• About this task
Lines in the entries below where the word "green" shows up should each be copied.

• Records provided

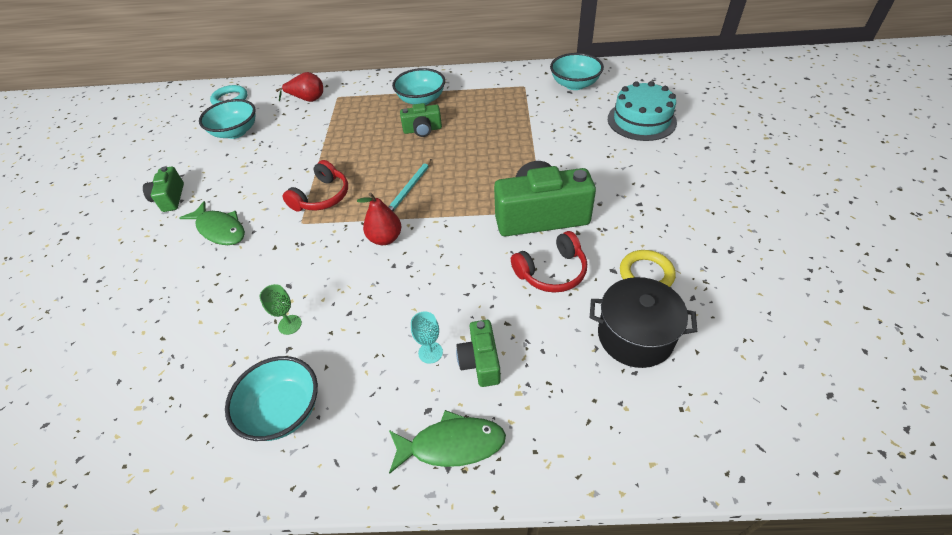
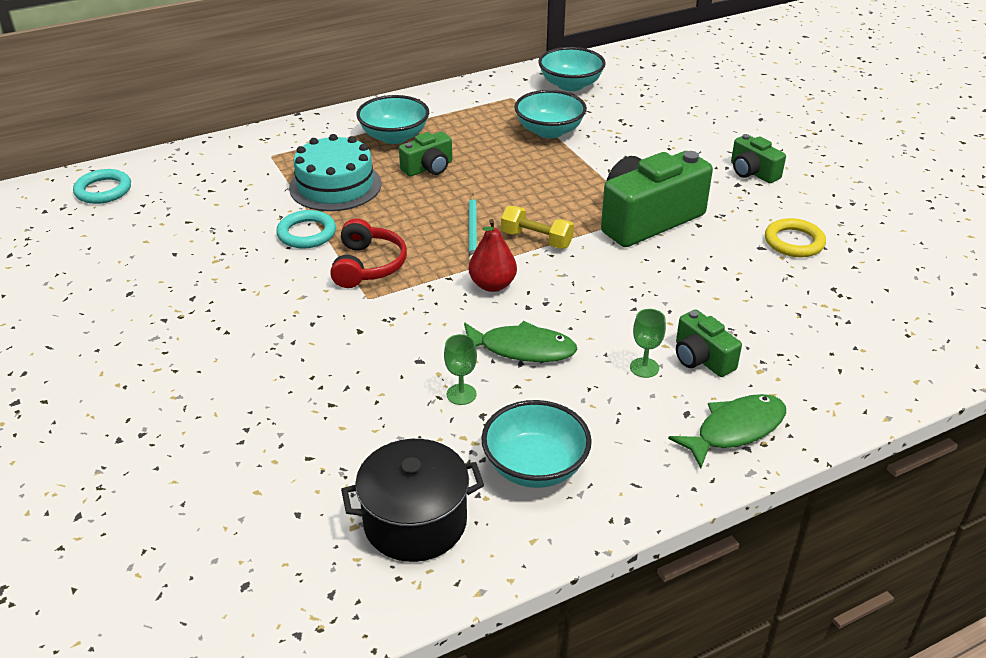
camera: 30 degrees left, 10 degrees down
(170, 198) = (143, 321): green camera -> green camera (752, 172)
(220, 229) = (262, 334): green fish -> green fish (522, 349)
(235, 132) = (159, 226): turquoise bowl -> turquoise bowl (549, 131)
(307, 99) = (229, 167): red pear -> none
(308, 161) = (306, 233): none -> turquoise ring
(430, 352) = (644, 368): turquoise goblet -> green goblet
(446, 209) = (536, 239): none -> yellow dumbbell
(552, 272) = (703, 265): red headphones -> none
(635, 336) = (825, 294): black pot -> black pot (415, 522)
(641, 120) = (675, 107): turquoise cake -> turquoise cake (335, 186)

• Task output
(170, 198) = (143, 321): green camera -> green camera (752, 172)
(220, 229) = (262, 334): green fish -> green fish (522, 349)
(430, 352) = (644, 368): turquoise goblet -> green goblet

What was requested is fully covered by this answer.